START RECORDS FOR PROCESSING

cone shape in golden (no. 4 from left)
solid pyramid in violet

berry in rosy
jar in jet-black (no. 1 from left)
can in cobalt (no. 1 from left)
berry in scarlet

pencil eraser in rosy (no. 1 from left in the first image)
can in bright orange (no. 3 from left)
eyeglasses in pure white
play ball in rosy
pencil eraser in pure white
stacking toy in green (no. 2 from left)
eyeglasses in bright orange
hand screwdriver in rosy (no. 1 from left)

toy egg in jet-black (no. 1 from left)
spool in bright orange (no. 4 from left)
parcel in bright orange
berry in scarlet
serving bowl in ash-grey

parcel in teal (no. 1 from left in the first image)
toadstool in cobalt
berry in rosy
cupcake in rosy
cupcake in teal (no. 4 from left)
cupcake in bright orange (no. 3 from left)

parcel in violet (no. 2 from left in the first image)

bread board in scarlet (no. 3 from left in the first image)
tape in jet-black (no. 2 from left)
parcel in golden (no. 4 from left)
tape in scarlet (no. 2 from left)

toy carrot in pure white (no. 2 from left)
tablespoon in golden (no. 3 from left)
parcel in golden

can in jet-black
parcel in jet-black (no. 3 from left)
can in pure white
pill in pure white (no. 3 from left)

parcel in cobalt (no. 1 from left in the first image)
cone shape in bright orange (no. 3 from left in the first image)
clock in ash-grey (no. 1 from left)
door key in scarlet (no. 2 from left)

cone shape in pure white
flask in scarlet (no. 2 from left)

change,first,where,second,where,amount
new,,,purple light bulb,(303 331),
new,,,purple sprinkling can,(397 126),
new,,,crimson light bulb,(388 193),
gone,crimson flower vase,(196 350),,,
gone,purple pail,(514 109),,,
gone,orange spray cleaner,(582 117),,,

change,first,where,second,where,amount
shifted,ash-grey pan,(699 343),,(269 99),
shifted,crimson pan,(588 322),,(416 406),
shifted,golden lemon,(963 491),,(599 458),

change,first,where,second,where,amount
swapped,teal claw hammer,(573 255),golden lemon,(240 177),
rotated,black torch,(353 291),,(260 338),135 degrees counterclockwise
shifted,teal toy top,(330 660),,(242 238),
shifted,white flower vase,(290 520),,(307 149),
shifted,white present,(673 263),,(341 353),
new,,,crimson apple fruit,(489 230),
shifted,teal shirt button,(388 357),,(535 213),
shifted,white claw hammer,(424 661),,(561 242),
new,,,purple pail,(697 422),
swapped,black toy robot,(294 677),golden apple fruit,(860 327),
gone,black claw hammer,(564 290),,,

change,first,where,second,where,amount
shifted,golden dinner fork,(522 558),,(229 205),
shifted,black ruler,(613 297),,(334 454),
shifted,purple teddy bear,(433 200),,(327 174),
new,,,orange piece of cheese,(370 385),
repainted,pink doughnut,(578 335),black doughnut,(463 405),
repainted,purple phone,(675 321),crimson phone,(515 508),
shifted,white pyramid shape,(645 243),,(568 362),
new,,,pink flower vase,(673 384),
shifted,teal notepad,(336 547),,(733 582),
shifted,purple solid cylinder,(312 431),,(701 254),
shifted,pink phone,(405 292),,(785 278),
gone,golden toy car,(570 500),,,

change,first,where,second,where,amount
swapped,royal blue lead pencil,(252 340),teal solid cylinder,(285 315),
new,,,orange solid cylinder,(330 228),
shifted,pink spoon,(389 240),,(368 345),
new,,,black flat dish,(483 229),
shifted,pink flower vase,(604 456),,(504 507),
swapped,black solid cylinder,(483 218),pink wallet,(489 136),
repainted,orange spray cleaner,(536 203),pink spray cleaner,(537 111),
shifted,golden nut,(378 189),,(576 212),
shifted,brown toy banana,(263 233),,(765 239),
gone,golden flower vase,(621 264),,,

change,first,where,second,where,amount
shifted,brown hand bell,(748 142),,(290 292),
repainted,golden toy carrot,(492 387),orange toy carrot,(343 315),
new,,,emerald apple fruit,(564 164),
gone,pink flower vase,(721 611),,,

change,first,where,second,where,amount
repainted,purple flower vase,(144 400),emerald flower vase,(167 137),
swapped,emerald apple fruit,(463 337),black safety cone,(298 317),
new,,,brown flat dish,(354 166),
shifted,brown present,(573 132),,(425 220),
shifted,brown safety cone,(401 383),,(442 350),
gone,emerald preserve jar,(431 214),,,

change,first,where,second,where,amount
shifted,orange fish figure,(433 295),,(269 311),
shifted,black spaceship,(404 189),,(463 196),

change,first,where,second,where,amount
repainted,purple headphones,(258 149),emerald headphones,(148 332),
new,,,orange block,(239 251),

END RECORDS FOR PROCESSING

EXERCISE INSTRUCTIONS ▸ Please transcribe only the lines in the records above running from the line that has "eyeglasses in pure white" through the line that has "toadstool in cobalt", both included, exactly as they appear.

FINISHED EXERCISE ▸
eyeglasses in pure white
play ball in rosy
pencil eraser in pure white
stacking toy in green (no. 2 from left)
eyeglasses in bright orange
hand screwdriver in rosy (no. 1 from left)

toy egg in jet-black (no. 1 from left)
spool in bright orange (no. 4 from left)
parcel in bright orange
berry in scarlet
serving bowl in ash-grey

parcel in teal (no. 1 from left in the first image)
toadstool in cobalt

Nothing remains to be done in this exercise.